>>>>
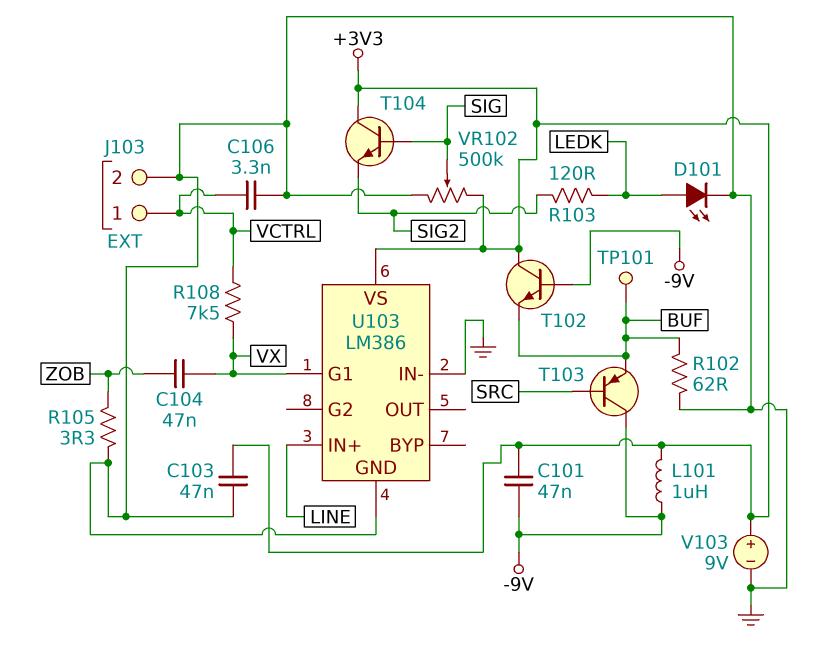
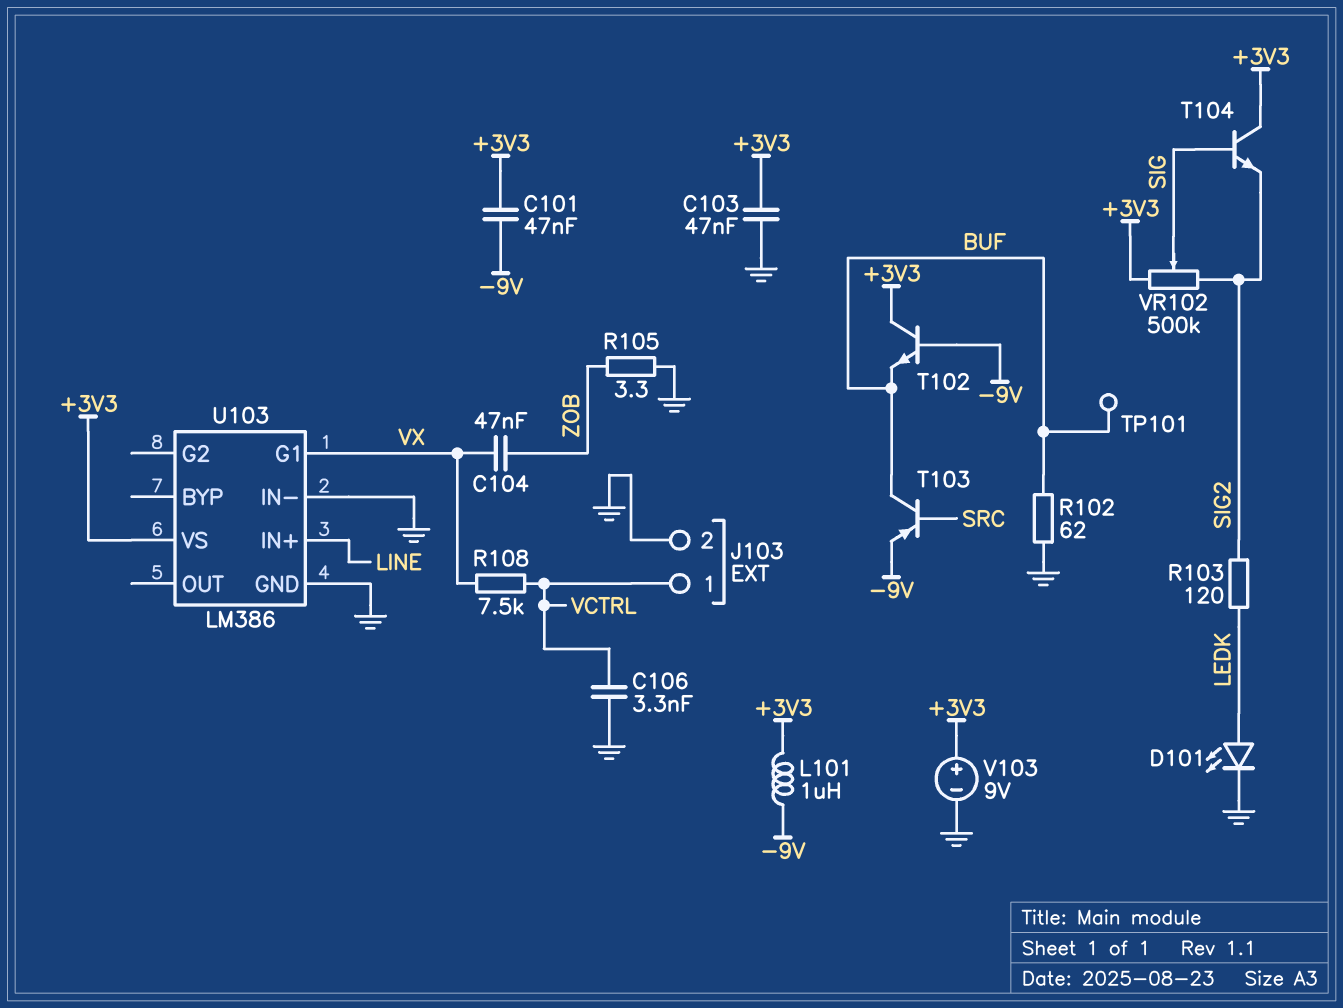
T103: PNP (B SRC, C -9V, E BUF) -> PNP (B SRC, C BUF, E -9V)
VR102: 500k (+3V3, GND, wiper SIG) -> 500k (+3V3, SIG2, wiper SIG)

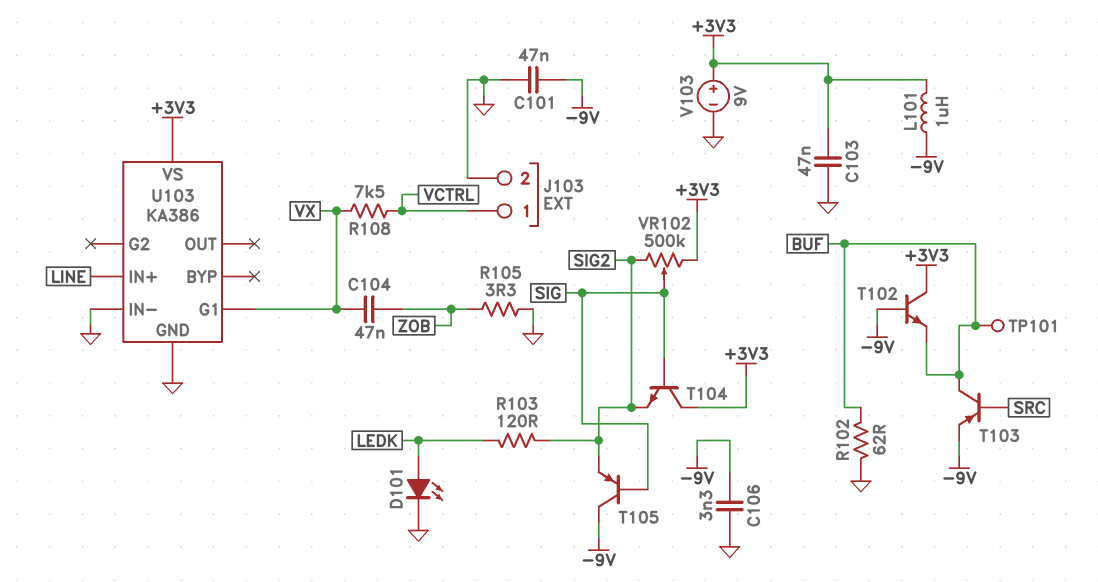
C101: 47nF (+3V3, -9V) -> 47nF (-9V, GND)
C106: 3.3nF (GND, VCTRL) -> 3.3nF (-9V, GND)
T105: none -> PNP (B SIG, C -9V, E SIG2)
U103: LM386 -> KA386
<<<<
>>>>
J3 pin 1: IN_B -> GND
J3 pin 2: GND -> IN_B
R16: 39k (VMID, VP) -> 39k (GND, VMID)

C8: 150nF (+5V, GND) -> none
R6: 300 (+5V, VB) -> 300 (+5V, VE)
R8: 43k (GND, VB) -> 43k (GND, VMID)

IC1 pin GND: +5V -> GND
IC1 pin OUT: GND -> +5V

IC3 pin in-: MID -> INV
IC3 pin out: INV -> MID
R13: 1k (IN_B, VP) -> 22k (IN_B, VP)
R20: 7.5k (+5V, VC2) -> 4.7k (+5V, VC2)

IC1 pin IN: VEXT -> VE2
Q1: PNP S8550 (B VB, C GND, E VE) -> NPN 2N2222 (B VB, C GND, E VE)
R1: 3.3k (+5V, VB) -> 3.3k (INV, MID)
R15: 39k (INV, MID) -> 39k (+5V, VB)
<<<<
>>>>
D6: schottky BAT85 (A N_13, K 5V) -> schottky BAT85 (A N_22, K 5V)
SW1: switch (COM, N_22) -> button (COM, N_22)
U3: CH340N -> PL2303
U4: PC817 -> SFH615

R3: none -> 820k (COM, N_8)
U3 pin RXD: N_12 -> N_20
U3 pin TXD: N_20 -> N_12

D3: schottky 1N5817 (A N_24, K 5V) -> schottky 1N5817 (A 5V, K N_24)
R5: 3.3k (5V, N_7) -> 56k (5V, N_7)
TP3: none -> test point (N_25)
<<<<
Task brief: What do the entries above read from the line containing "T103: PNP (B" through the line containing "U103: LM386 -> KA386"? Output those lines exactly, both ends included, with the pictures left out.

Written answer:
T103: PNP (B SRC, C -9V, E BUF) -> PNP (B SRC, C BUF, E -9V)
VR102: 500k (+3V3, GND, wiper SIG) -> 500k (+3V3, SIG2, wiper SIG)

C101: 47nF (+3V3, -9V) -> 47nF (-9V, GND)
C106: 3.3nF (GND, VCTRL) -> 3.3nF (-9V, GND)
T105: none -> PNP (B SIG, C -9V, E SIG2)
U103: LM386 -> KA386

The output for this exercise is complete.